## What you need to do
Your answer should be the records again, unchanged in wording and free of images.

Records from a collection
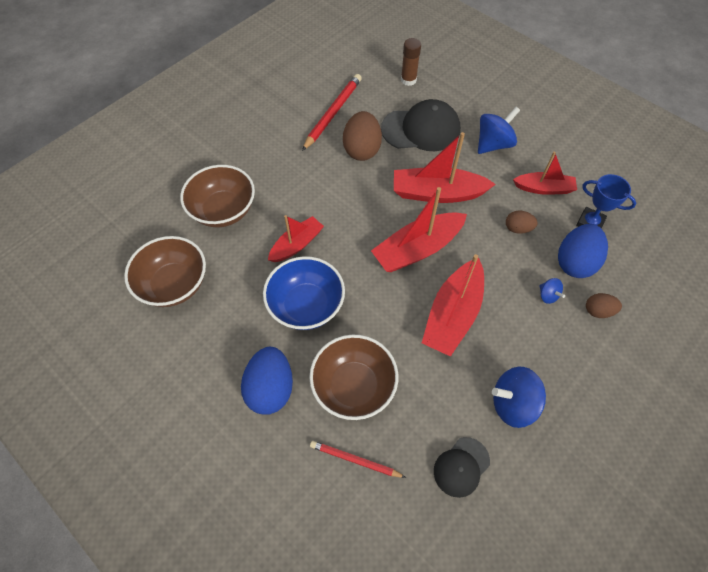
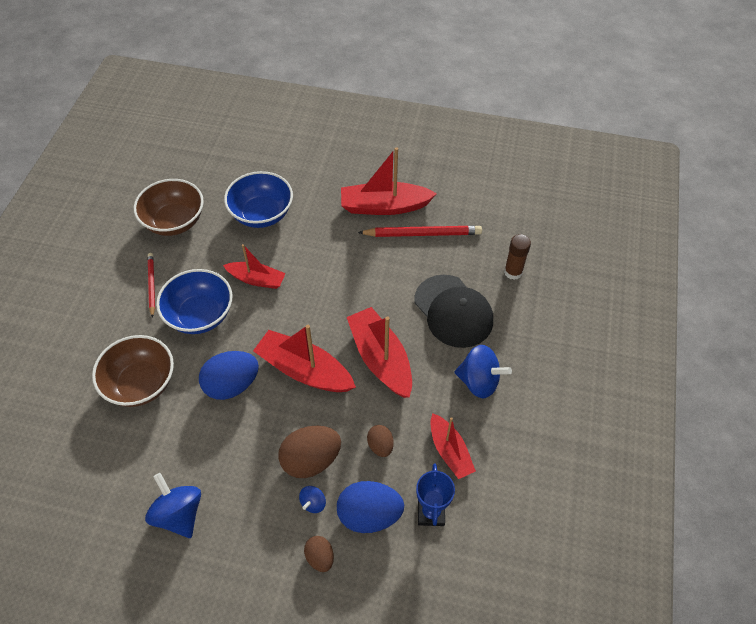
camera: 60 degrees right, 5 degrees down
(223, 210) = (262, 214): brown bowl -> blue bowl
(270, 388) = (113, 328): blue egg -> blue egg (232, 385)
(355, 460) = (77, 414): red pencil -> red pencil (151, 285)
(362, 149) = (393, 276): brown egg -> brown egg (311, 460)
(452, 314) = (248, 428): red boat -> red boat (384, 206)
(461, 467) = (101, 495): black cap -> none

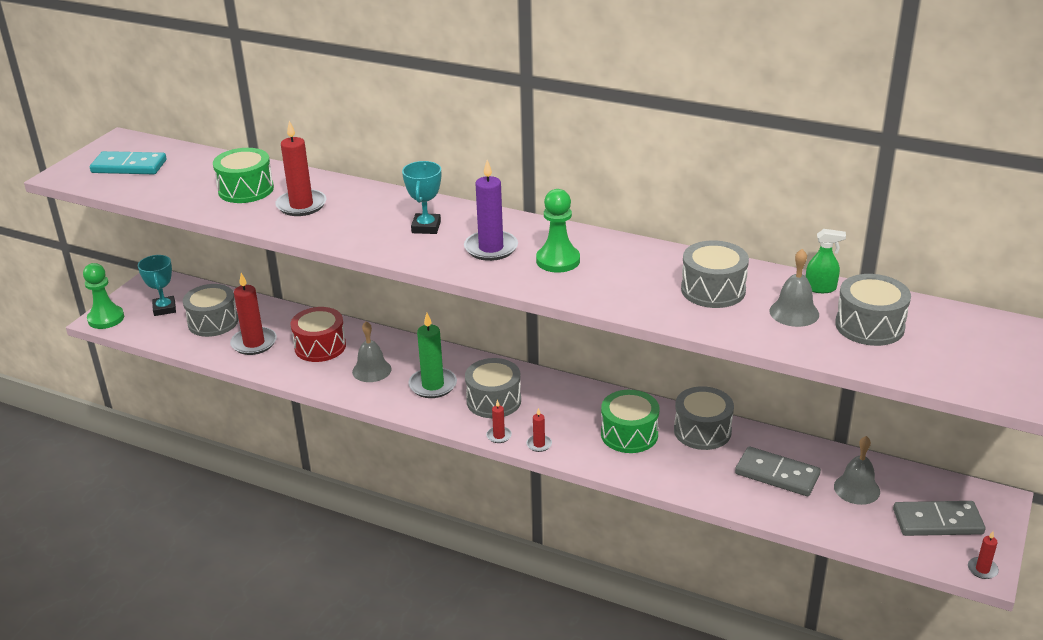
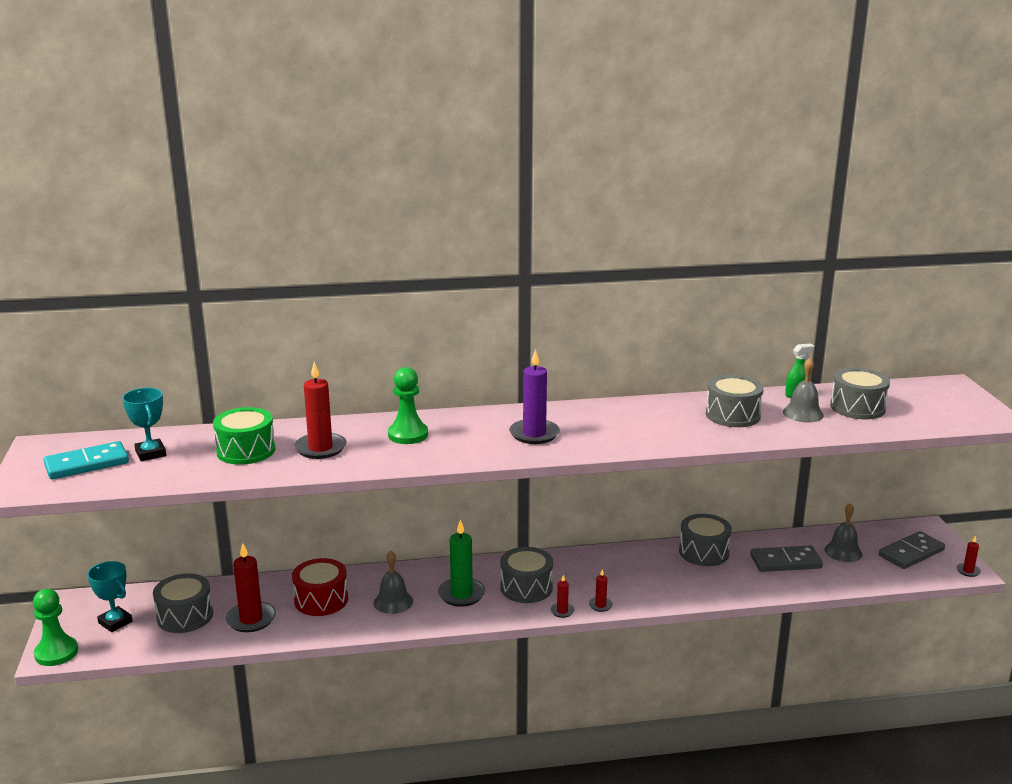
camera: 35 degrees left, 10 degrees down
(426, 227) = (458, 434): turquoise trophy -> turquoise trophy (150, 453)
(558, 260) = (598, 428): green pawn -> green pawn (408, 435)
(629, 434) = (657, 573): green drum -> none

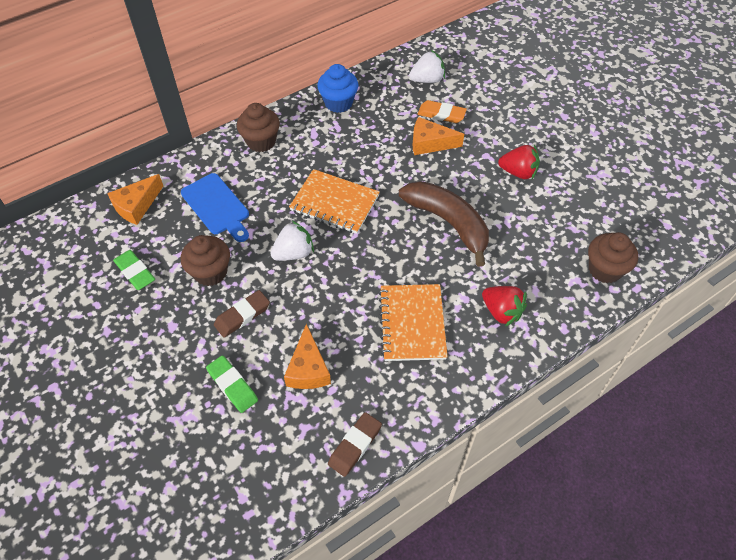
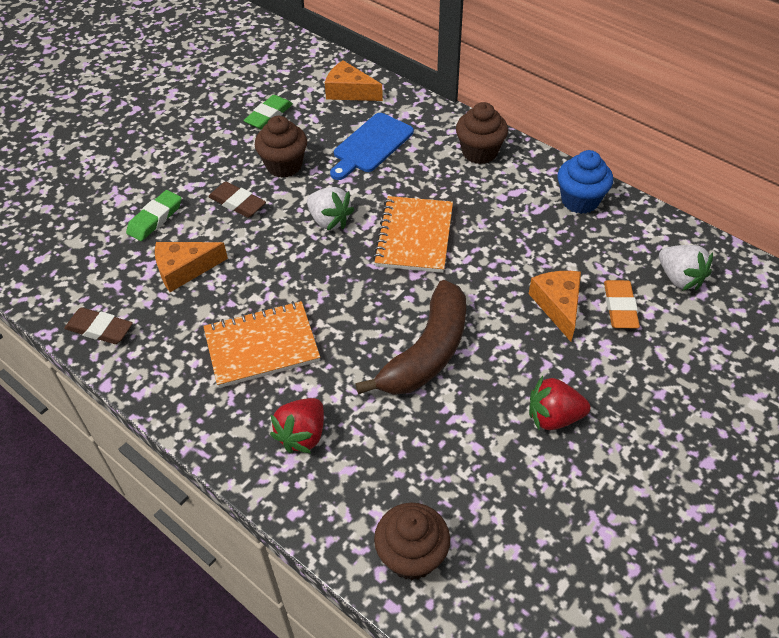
camera: 75 degrees right, 5 degrees down
(518, 172) = (553, 417): red strawberry -> red strawberry turned 90 degrees clockwise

## Output for this exercise
camera: 60 degrees right, 5 degrees down
(223, 210) = (262, 214): brown bowl -> blue bowl
(270, 388) = (113, 328): blue egg -> blue egg (232, 385)
(355, 460) = (77, 414): red pencil -> red pencil (151, 285)
(362, 149) = (393, 276): brown egg -> brown egg (311, 460)
(452, 314) = (248, 428): red boat -> red boat (384, 206)
(461, 467) = (101, 495): black cap -> none

camera: 35 degrees left, 10 degrees down
(426, 227) = (458, 434): turquoise trophy -> turquoise trophy (150, 453)
(558, 260) = (598, 428): green pawn -> green pawn (408, 435)
(629, 434) = (657, 573): green drum -> none

camera: 75 degrees right, 5 degrees down
(518, 172) = (553, 417): red strawberry -> red strawberry turned 90 degrees clockwise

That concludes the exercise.